(Stored data)

● ● ● ● ● ● ●

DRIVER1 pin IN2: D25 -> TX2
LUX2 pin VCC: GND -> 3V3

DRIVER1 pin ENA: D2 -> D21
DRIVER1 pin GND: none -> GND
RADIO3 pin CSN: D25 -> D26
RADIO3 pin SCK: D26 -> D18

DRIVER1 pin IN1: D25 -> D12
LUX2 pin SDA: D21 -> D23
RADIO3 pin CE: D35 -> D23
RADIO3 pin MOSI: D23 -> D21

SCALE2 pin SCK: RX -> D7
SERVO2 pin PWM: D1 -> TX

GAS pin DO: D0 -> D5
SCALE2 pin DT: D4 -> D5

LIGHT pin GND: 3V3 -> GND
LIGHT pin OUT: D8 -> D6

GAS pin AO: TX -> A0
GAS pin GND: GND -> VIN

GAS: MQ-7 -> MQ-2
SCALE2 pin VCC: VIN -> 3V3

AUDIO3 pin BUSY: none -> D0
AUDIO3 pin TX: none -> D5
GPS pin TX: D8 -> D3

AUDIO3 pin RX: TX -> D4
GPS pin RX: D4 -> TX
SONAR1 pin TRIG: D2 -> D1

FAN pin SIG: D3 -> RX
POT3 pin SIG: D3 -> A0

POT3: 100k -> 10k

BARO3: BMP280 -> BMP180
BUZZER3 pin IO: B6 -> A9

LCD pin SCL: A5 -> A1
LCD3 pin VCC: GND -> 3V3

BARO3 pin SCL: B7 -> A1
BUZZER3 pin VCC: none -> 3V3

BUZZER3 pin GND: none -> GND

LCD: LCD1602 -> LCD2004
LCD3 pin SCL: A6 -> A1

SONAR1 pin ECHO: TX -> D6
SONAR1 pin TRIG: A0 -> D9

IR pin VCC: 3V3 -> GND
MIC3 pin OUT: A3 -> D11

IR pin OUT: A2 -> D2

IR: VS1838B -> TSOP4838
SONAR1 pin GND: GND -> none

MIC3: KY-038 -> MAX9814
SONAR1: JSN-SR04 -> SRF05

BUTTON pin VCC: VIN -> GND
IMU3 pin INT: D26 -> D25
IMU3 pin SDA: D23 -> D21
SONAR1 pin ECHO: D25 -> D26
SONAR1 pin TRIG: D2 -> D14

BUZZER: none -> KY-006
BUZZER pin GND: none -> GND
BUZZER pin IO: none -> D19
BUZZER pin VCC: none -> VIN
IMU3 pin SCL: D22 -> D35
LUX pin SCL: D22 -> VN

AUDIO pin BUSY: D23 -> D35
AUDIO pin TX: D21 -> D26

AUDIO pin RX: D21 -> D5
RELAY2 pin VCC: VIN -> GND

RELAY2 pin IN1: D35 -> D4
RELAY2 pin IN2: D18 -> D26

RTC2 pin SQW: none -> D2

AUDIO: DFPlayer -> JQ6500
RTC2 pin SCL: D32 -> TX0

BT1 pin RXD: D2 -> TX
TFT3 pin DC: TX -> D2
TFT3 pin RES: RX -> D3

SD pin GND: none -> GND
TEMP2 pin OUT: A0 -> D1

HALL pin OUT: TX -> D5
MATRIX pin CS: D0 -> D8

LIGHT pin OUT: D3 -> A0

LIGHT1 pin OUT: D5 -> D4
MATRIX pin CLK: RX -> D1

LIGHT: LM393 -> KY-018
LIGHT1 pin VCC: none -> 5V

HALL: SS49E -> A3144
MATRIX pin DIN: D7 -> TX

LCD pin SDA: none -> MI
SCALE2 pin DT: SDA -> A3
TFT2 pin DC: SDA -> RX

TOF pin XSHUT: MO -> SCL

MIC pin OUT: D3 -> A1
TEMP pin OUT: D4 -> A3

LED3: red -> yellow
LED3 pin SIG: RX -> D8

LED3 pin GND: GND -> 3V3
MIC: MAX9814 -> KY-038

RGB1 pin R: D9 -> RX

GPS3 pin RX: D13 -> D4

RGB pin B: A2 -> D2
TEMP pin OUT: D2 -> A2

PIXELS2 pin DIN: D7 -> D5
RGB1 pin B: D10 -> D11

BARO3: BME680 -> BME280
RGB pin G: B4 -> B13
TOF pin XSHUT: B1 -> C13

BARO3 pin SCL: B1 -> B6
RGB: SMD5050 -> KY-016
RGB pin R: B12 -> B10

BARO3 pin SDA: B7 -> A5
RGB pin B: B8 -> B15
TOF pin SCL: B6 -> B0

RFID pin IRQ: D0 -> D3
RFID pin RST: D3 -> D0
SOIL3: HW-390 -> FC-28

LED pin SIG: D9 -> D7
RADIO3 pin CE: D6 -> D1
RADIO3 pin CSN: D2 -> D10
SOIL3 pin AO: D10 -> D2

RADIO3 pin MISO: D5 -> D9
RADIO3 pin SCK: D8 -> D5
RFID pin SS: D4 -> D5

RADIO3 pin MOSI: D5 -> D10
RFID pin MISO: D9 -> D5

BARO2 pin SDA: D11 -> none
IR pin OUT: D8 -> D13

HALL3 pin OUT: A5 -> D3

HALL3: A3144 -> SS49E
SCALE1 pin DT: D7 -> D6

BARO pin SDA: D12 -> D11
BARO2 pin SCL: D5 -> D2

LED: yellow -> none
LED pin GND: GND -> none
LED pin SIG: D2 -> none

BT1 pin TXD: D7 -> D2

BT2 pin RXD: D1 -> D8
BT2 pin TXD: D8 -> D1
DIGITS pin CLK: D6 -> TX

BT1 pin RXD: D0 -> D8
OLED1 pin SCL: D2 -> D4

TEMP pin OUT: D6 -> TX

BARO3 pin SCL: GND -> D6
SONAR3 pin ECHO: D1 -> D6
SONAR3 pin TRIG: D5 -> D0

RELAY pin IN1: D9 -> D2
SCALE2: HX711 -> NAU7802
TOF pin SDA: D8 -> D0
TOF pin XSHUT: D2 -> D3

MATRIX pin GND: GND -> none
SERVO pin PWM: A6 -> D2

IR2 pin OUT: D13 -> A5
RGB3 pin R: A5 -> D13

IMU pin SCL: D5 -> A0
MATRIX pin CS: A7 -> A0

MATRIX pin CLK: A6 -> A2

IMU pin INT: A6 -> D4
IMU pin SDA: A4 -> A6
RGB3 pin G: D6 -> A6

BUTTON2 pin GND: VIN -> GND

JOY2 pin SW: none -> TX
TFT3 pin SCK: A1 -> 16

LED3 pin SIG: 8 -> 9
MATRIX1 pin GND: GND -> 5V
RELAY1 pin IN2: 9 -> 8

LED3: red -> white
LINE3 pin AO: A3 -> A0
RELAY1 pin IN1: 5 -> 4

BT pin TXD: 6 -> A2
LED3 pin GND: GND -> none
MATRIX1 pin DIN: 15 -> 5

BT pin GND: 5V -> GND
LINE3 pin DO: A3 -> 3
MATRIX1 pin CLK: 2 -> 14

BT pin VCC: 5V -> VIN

● ● ● ● ● ● ●

Description of the task
Of the entries listed above, reproduce only the lines starting at the line containing "LIGHT1 pin OUT: D5 -> D4" and ending at the line containing "BARO3 pin SDA: B7 -> A5". Include both, exactly as they stand.

Response area
LIGHT1 pin OUT: D5 -> D4
MATRIX pin CLK: RX -> D1

LIGHT: LM393 -> KY-018
LIGHT1 pin VCC: none -> 5V

HALL: SS49E -> A3144
MATRIX pin DIN: D7 -> TX

LCD pin SDA: none -> MI
SCALE2 pin DT: SDA -> A3
TFT2 pin DC: SDA -> RX

TOF pin XSHUT: MO -> SCL

MIC pin OUT: D3 -> A1
TEMP pin OUT: D4 -> A3

LED3: red -> yellow
LED3 pin SIG: RX -> D8

LED3 pin GND: GND -> 3V3
MIC: MAX9814 -> KY-038

RGB1 pin R: D9 -> RX

GPS3 pin RX: D13 -> D4

RGB pin B: A2 -> D2
TEMP pin OUT: D2 -> A2

PIXELS2 pin DIN: D7 -> D5
RGB1 pin B: D10 -> D11

BARO3: BME680 -> BME280
RGB pin G: B4 -> B13
TOF pin XSHUT: B1 -> C13

BARO3 pin SCL: B1 -> B6
RGB: SMD5050 -> KY-016
RGB pin R: B12 -> B10

BARO3 pin SDA: B7 -> A5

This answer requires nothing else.